◆ To do
Starting at the line that contains "(550, 652) = (782, 528): brown", transcribe every remaining line of the data below exactly, and omit all pictures.

BEGIN

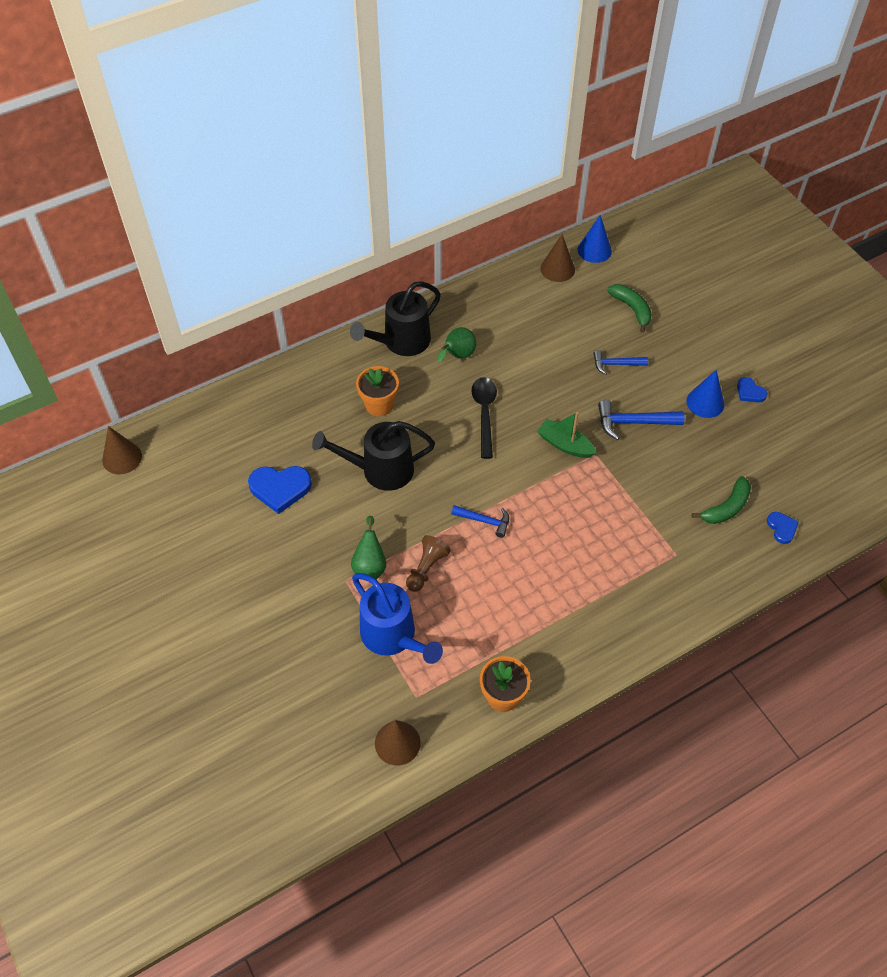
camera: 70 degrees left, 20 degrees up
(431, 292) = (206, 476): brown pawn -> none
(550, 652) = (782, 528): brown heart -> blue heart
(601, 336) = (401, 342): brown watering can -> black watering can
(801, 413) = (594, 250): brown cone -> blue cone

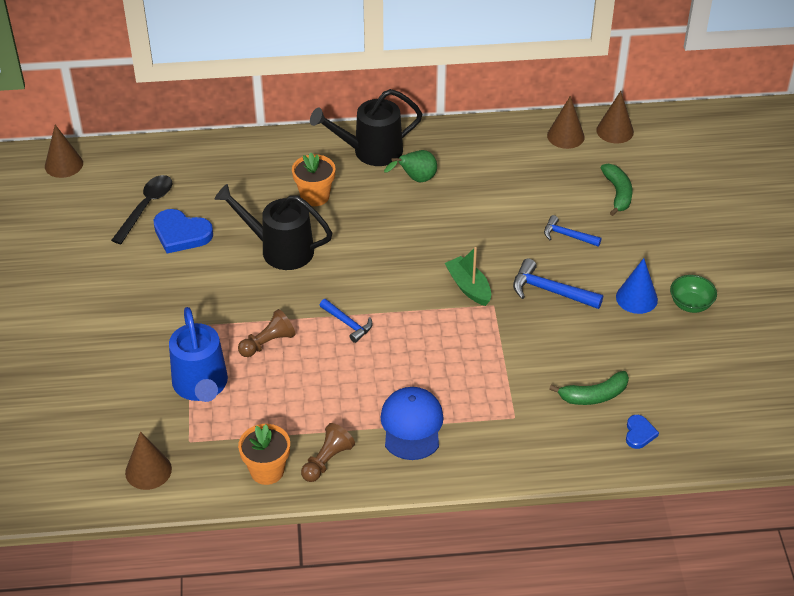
camera: 25 degrees right, 10 degrees down
(370, 565) = (219, 322): green pear -> none
(484, 414) = (409, 235): black spoon -> black spoon (146, 207)
(548, 663) = (327, 461): none -> brown pawn
(594, 250) = (615, 131): blue cone -> brown cone
(598, 598) = (412, 425): none -> blue cap
(750, 392) = (690, 304): blue heart -> green bowl

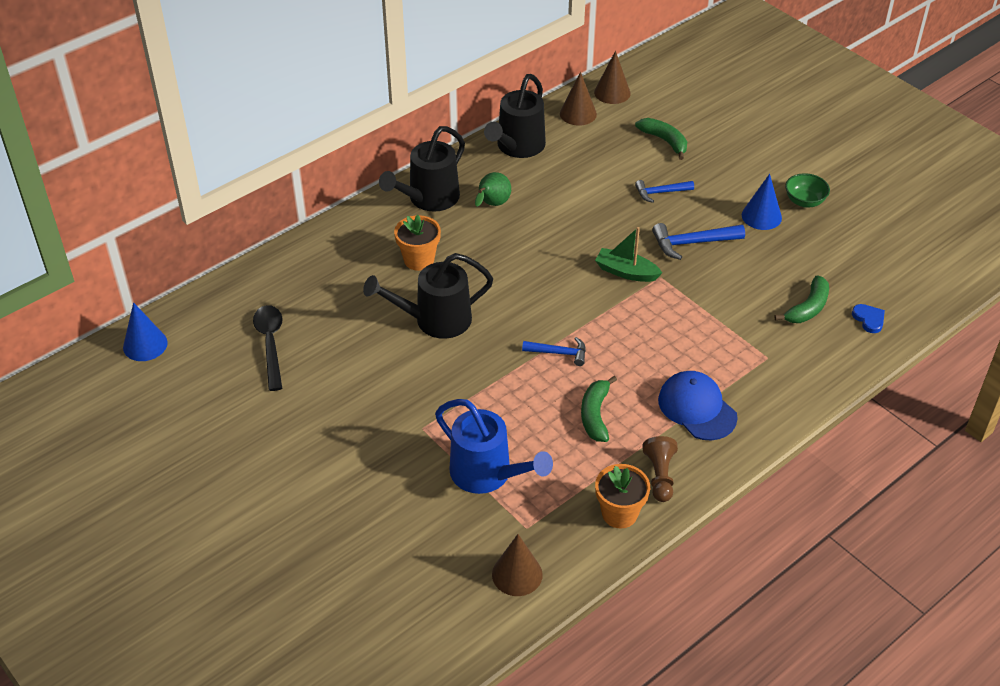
camera: 35 degrees left, 0 degrees up
(64, 164) = (145, 345): brown cone -> blue cone
(181, 234) = (329, 351): blue heart -> none
(268, 343) = (508, 405): brown pawn -> none
(326, 386) = (595, 415): none -> green banana
(485, 141) = (517, 147): none -> black watering can

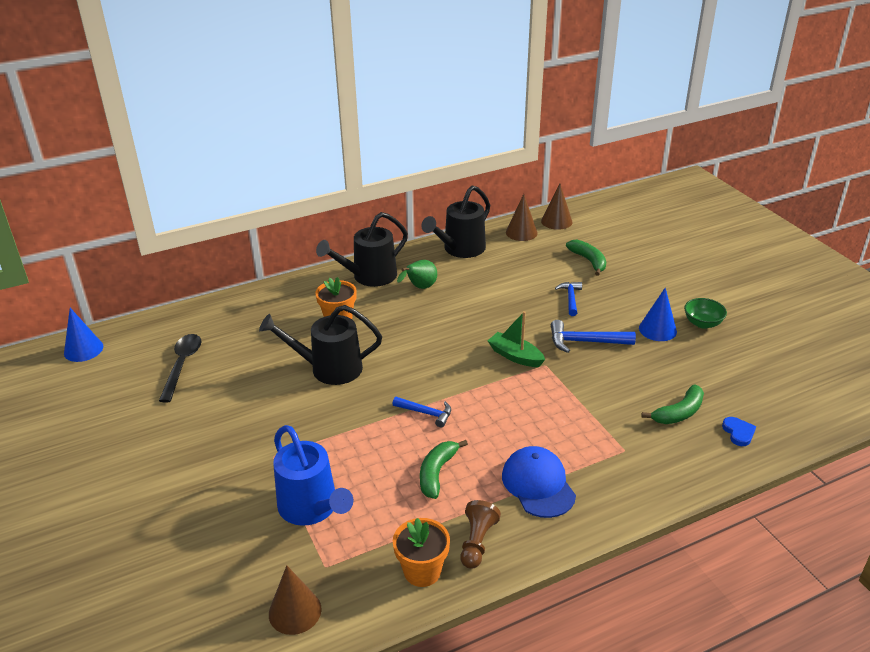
camera: 15 degrees right, 10 degrees down
(660, 192) = (570, 298): blue hammer -> blue hammer turned 90 degrees clockwise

END

◆ Final answer
(550, 652) = (782, 528): brown heart -> blue heart
(601, 336) = (401, 342): brown watering can -> black watering can
(801, 413) = (594, 250): brown cone -> blue cone

camera: 25 degrees right, 10 degrees down
(370, 565) = (219, 322): green pear -> none
(484, 414) = (409, 235): black spoon -> black spoon (146, 207)
(548, 663) = (327, 461): none -> brown pawn
(594, 250) = (615, 131): blue cone -> brown cone
(598, 598) = (412, 425): none -> blue cap
(750, 392) = (690, 304): blue heart -> green bowl

camera: 35 degrees left, 0 degrees up
(64, 164) = (145, 345): brown cone -> blue cone
(181, 234) = (329, 351): blue heart -> none
(268, 343) = (508, 405): brown pawn -> none
(326, 386) = (595, 415): none -> green banana
(485, 141) = (517, 147): none -> black watering can

camera: 15 degrees right, 10 degrees down
(660, 192) = (570, 298): blue hammer -> blue hammer turned 90 degrees clockwise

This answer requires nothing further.